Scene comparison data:

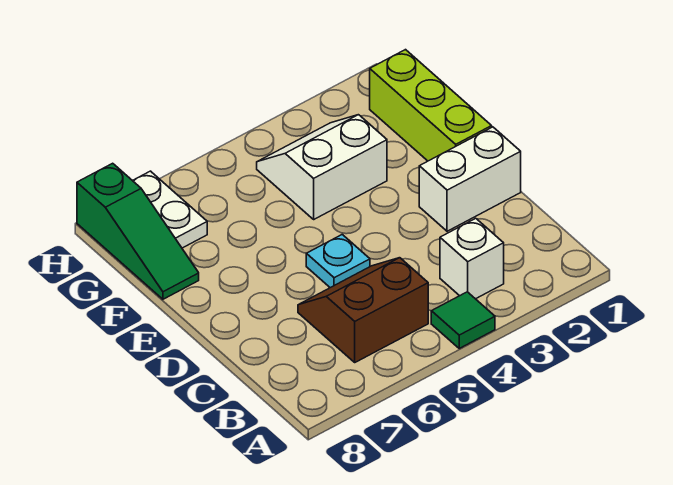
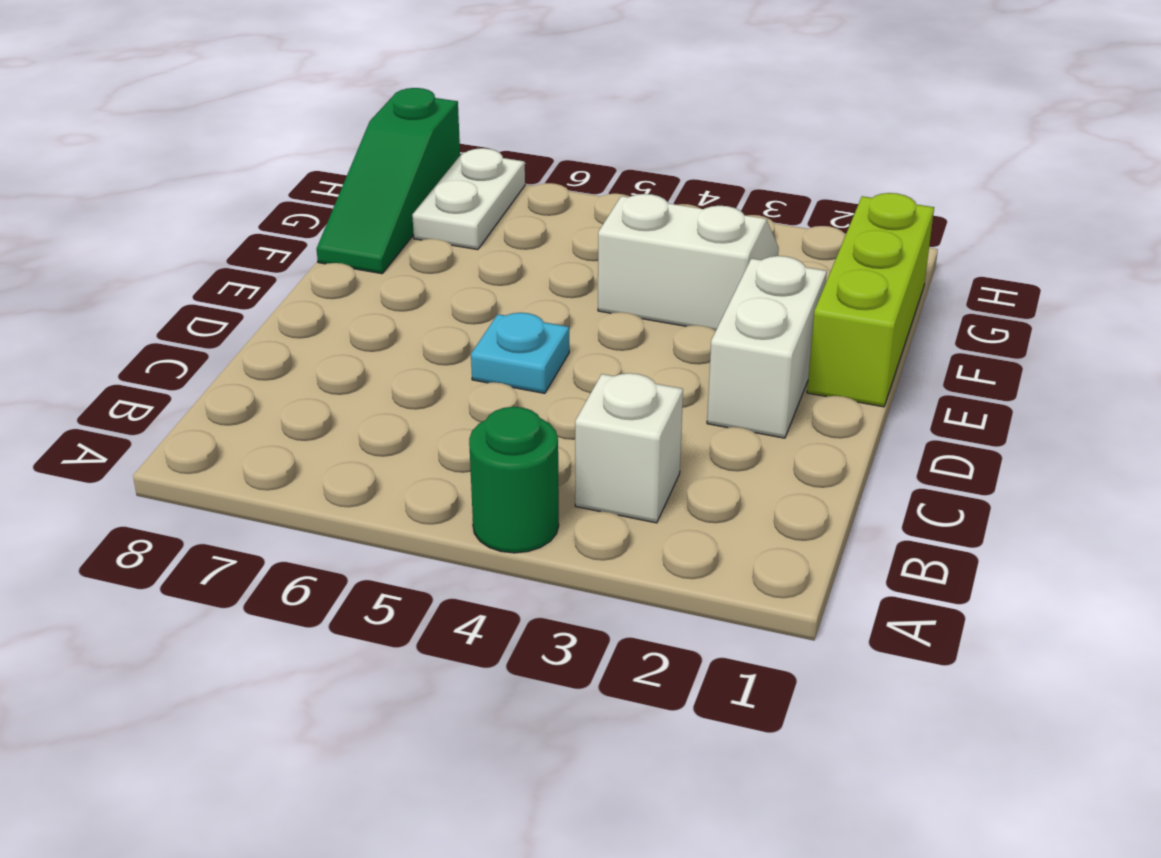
green tile A4 level 1 -> green round brick A4 level 1
brown slope B5:C6 level 1 top B -> none
white brick D1:D2 level 1 -> white brick D2:E2 level 1

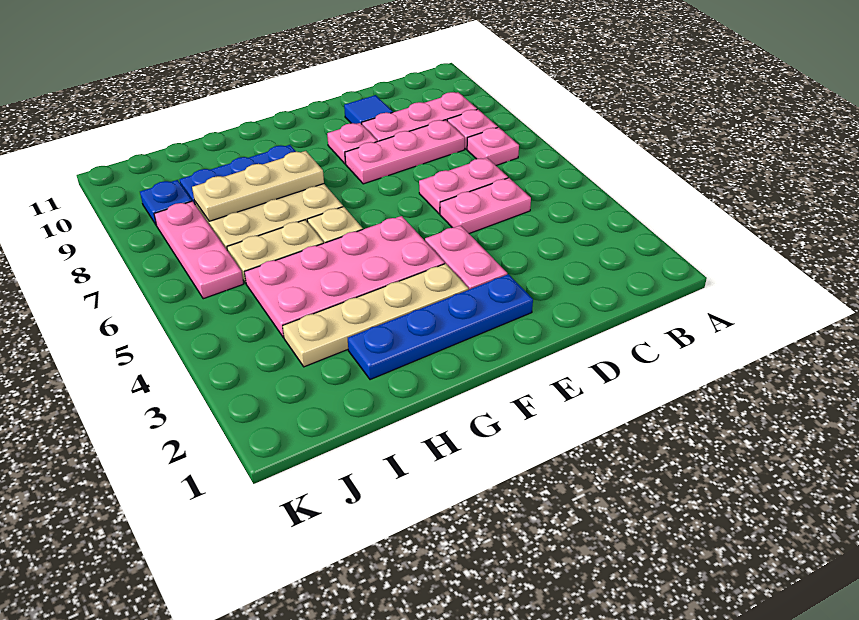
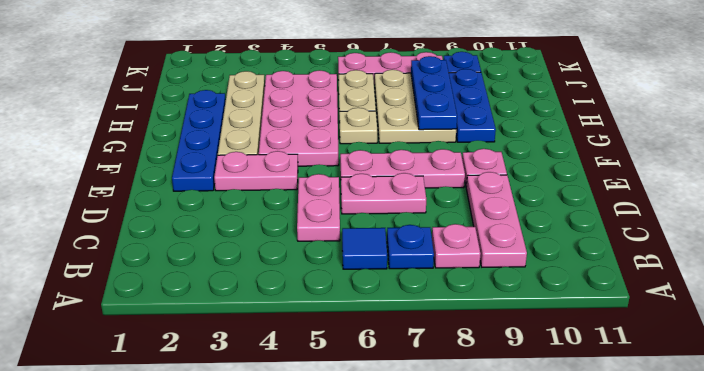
pink plate B7 level 1 -> blue plate B7 level 1
pink plate C6:D6 level 1 -> pink plate D6:D7 level 1
pink plate C8:E8 level 1 -> pink plate E6:E8 level 1
blue tile D10 level 1 -> blue tile B6 level 1
tan plate G8:I8 level 2 -> blue plate G8:I8 level 2

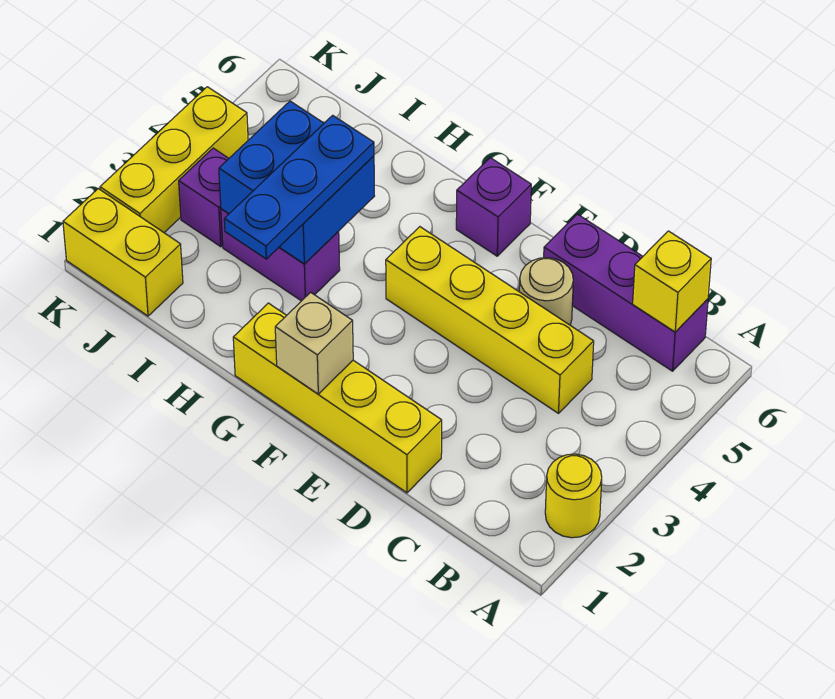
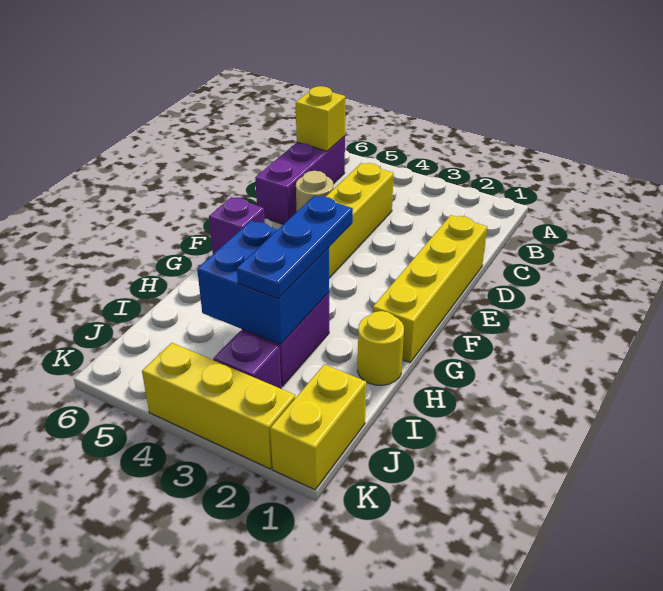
yellow round brick A2 level 1 -> yellow round brick H1 level 1
tan brick F1 level 2 -> none
blue plate H2:H4 level 3 -> blue plate G3:I3 level 3

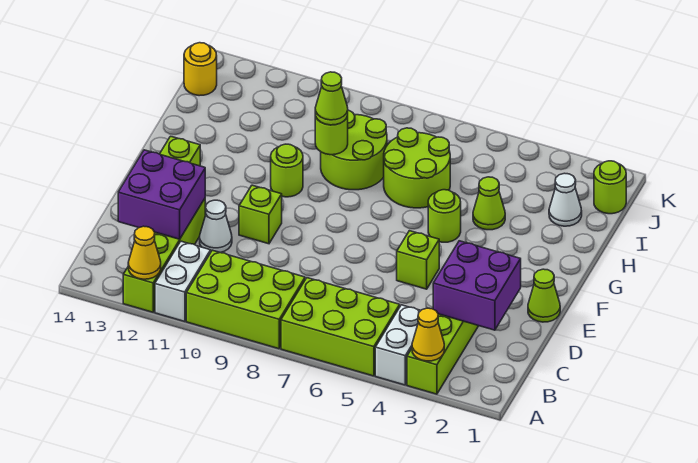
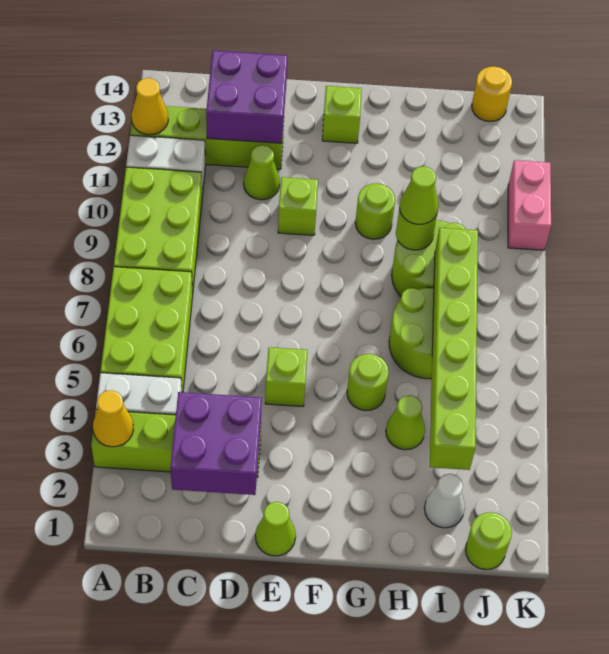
white cone D11 level 1 -> lime cone D11 level 1
none -> lime brick I3:I8 level 2
none -> pink brick K10:K11 level 1

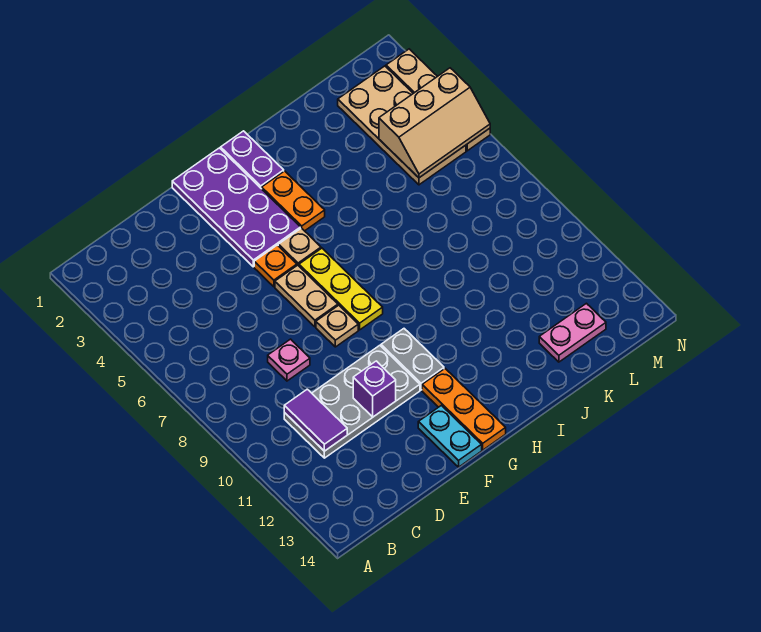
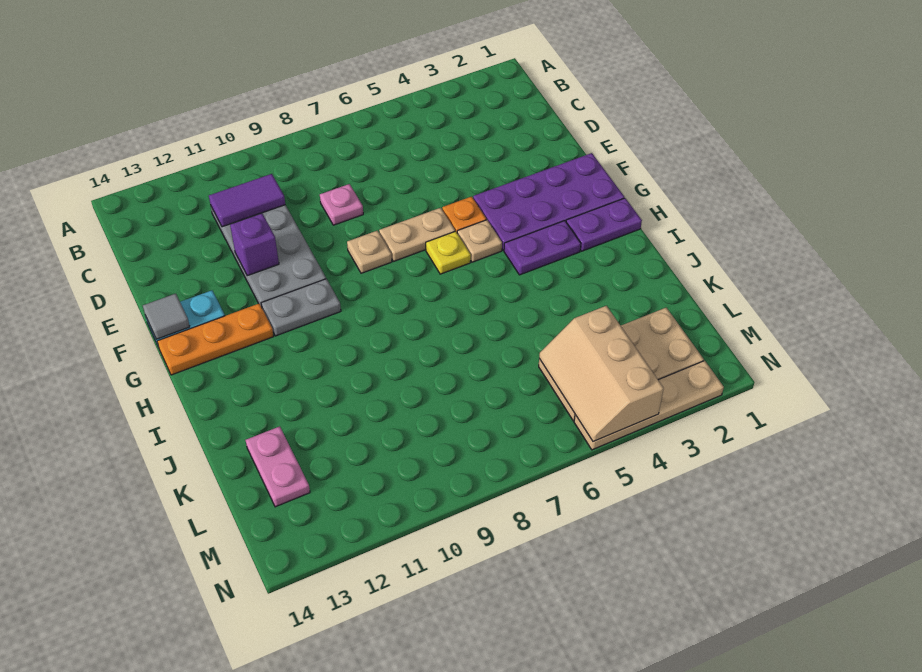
none -> grey tile F14 level 2
yellow plate G6:G8 level 1 -> yellow plate G6 level 1
orange plate H3:H4 level 1 -> purple plate H3:H4 level 1

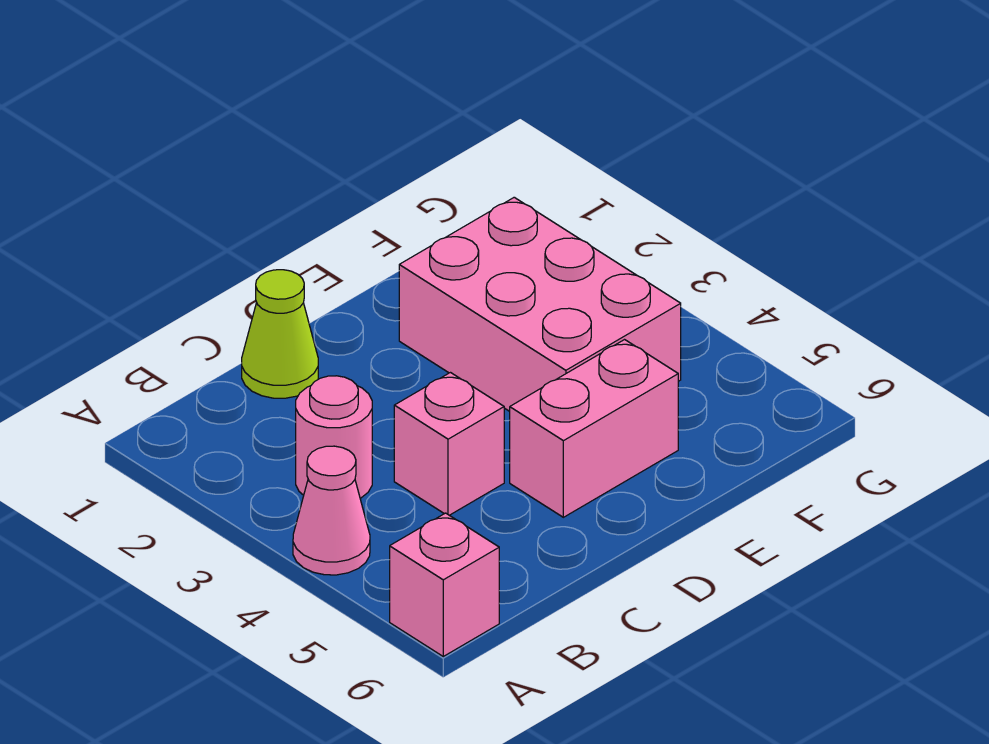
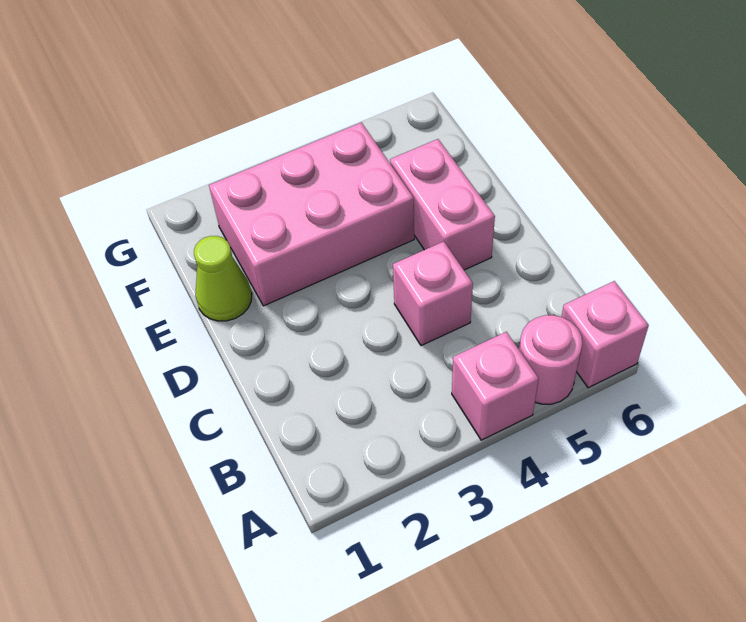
pink cone A4 level 1 -> pink brick A4 level 1
pink round brick B3 level 1 -> pink round brick A5 level 1
lime cone C1 level 1 -> lime cone E1 level 1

§ What the exercise asks
From the data above, count the lines where "white" occurs and give that figure and nothing else.

§ Answer box
2